• Exercise details
The answer must be every entry, given again word for word.

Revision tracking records
•••••
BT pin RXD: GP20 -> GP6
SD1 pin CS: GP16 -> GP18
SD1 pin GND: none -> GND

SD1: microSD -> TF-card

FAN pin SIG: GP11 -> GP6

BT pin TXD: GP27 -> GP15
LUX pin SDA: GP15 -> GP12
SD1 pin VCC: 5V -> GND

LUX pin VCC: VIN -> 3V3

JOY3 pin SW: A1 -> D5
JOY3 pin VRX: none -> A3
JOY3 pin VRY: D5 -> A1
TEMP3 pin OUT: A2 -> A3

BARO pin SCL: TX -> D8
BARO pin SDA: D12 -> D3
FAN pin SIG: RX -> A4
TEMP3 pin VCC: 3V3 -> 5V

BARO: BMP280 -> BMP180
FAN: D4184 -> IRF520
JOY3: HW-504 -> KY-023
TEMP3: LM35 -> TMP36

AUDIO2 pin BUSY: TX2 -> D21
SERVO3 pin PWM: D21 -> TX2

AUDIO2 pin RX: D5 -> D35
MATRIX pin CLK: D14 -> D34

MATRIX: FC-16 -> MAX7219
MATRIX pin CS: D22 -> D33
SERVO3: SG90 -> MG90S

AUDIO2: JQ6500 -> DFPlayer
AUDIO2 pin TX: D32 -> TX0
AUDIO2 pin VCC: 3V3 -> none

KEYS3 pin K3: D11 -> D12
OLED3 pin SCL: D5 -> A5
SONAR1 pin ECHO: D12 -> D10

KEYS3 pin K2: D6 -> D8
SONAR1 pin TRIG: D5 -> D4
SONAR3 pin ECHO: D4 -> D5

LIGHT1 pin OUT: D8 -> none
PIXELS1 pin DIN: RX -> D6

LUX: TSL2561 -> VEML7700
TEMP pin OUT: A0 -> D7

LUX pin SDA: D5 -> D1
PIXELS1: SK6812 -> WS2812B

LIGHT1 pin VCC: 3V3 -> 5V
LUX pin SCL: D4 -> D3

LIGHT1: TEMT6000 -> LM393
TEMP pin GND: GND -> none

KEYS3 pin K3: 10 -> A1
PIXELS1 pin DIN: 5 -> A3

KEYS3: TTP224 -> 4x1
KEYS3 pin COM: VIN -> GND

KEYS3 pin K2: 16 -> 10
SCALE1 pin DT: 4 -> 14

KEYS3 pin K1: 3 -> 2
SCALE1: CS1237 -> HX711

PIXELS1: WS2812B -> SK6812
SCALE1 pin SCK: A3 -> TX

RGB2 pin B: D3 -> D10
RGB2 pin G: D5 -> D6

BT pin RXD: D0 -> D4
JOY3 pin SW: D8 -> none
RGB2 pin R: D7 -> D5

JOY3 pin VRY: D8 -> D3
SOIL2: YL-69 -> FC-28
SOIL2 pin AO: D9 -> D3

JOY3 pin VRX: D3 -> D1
•••••
• Exercise solution
BT pin RXD: GP20 -> GP6
SD1 pin CS: GP16 -> GP18
SD1 pin GND: none -> GND

SD1: microSD -> TF-card

FAN pin SIG: GP11 -> GP6

BT pin TXD: GP27 -> GP15
LUX pin SDA: GP15 -> GP12
SD1 pin VCC: 5V -> GND

LUX pin VCC: VIN -> 3V3

JOY3 pin SW: A1 -> D5
JOY3 pin VRX: none -> A3
JOY3 pin VRY: D5 -> A1
TEMP3 pin OUT: A2 -> A3

BARO pin SCL: TX -> D8
BARO pin SDA: D12 -> D3
FAN pin SIG: RX -> A4
TEMP3 pin VCC: 3V3 -> 5V

BARO: BMP280 -> BMP180
FAN: D4184 -> IRF520
JOY3: HW-504 -> KY-023
TEMP3: LM35 -> TMP36

AUDIO2 pin BUSY: TX2 -> D21
SERVO3 pin PWM: D21 -> TX2

AUDIO2 pin RX: D5 -> D35
MATRIX pin CLK: D14 -> D34

MATRIX: FC-16 -> MAX7219
MATRIX pin CS: D22 -> D33
SERVO3: SG90 -> MG90S

AUDIO2: JQ6500 -> DFPlayer
AUDIO2 pin TX: D32 -> TX0
AUDIO2 pin VCC: 3V3 -> none

KEYS3 pin K3: D11 -> D12
OLED3 pin SCL: D5 -> A5
SONAR1 pin ECHO: D12 -> D10

KEYS3 pin K2: D6 -> D8
SONAR1 pin TRIG: D5 -> D4
SONAR3 pin ECHO: D4 -> D5

LIGHT1 pin OUT: D8 -> none
PIXELS1 pin DIN: RX -> D6

LUX: TSL2561 -> VEML7700
TEMP pin OUT: A0 -> D7

LUX pin SDA: D5 -> D1
PIXELS1: SK6812 -> WS2812B

LIGHT1 pin VCC: 3V3 -> 5V
LUX pin SCL: D4 -> D3

LIGHT1: TEMT6000 -> LM393
TEMP pin GND: GND -> none

KEYS3 pin K3: 10 -> A1
PIXELS1 pin DIN: 5 -> A3

KEYS3: TTP224 -> 4x1
KEYS3 pin COM: VIN -> GND

KEYS3 pin K2: 16 -> 10
SCALE1 pin DT: 4 -> 14

KEYS3 pin K1: 3 -> 2
SCALE1: CS1237 -> HX711

PIXELS1: WS2812B -> SK6812
SCALE1 pin SCK: A3 -> TX

RGB2 pin B: D3 -> D10
RGB2 pin G: D5 -> D6

BT pin RXD: D0 -> D4
JOY3 pin SW: D8 -> none
RGB2 pin R: D7 -> D5

JOY3 pin VRY: D8 -> D3
SOIL2: YL-69 -> FC-28
SOIL2 pin AO: D9 -> D3

JOY3 pin VRX: D3 -> D1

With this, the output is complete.